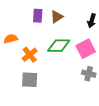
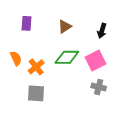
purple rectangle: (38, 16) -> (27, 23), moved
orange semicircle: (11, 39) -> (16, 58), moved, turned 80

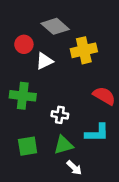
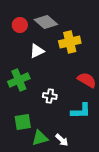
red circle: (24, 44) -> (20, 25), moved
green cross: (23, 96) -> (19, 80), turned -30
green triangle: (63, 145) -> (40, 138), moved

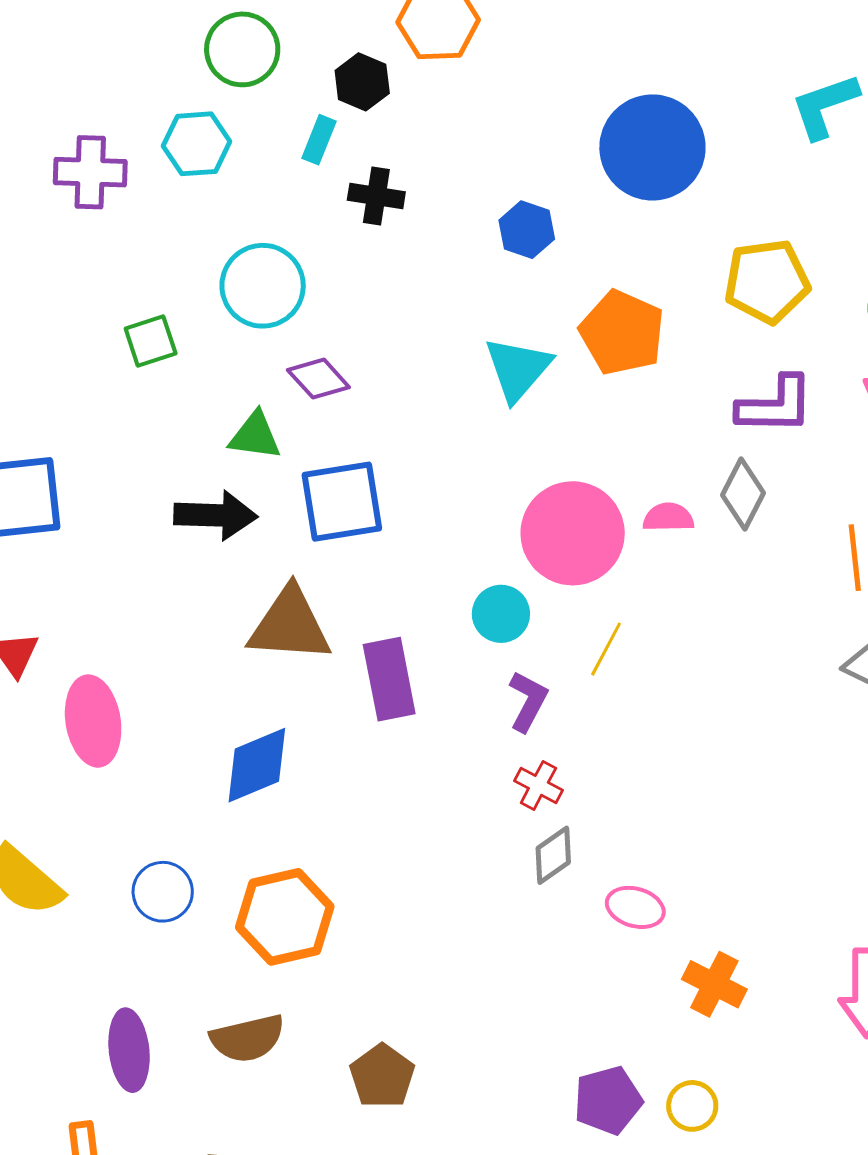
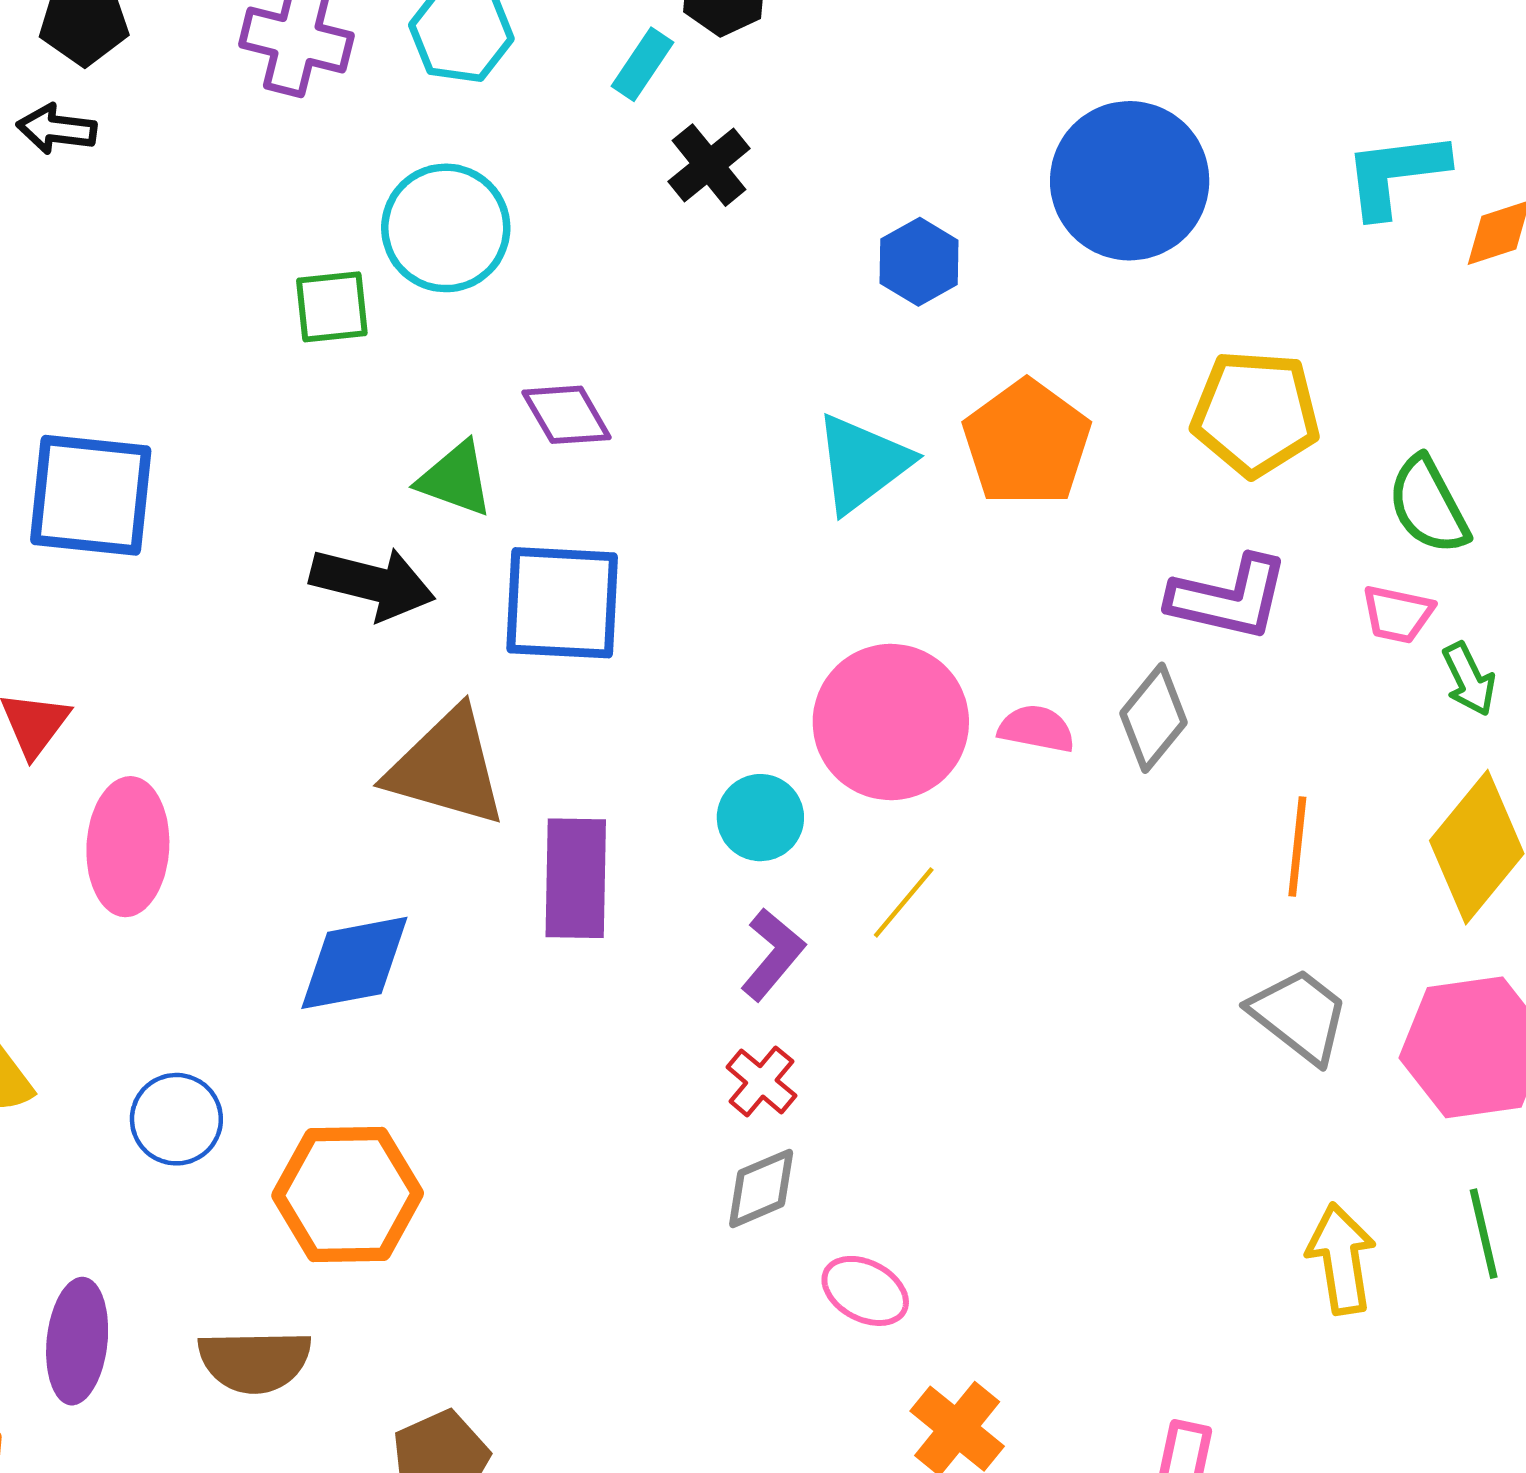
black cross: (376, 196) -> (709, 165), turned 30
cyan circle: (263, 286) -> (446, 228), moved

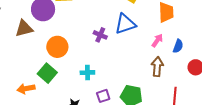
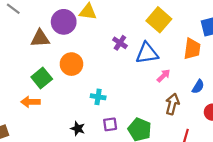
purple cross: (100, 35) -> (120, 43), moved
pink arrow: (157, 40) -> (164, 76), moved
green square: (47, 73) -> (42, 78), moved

(How to complete this task): Excluding any pictures, print exactly the lines of the listing above from the line with "orange semicircle: (11, 39)" to the line with "pink arrow: (157, 40) -> (164, 76), moved", both ends included.

(Final answer):
orange semicircle: (11, 39) -> (16, 58), moved, turned 80

red circle: (24, 44) -> (20, 25), moved
green cross: (23, 96) -> (19, 80), turned -30
green triangle: (63, 145) -> (40, 138), moved

black cross: (376, 196) -> (709, 165), turned 30
cyan circle: (263, 286) -> (446, 228), moved

purple cross: (100, 35) -> (120, 43), moved
pink arrow: (157, 40) -> (164, 76), moved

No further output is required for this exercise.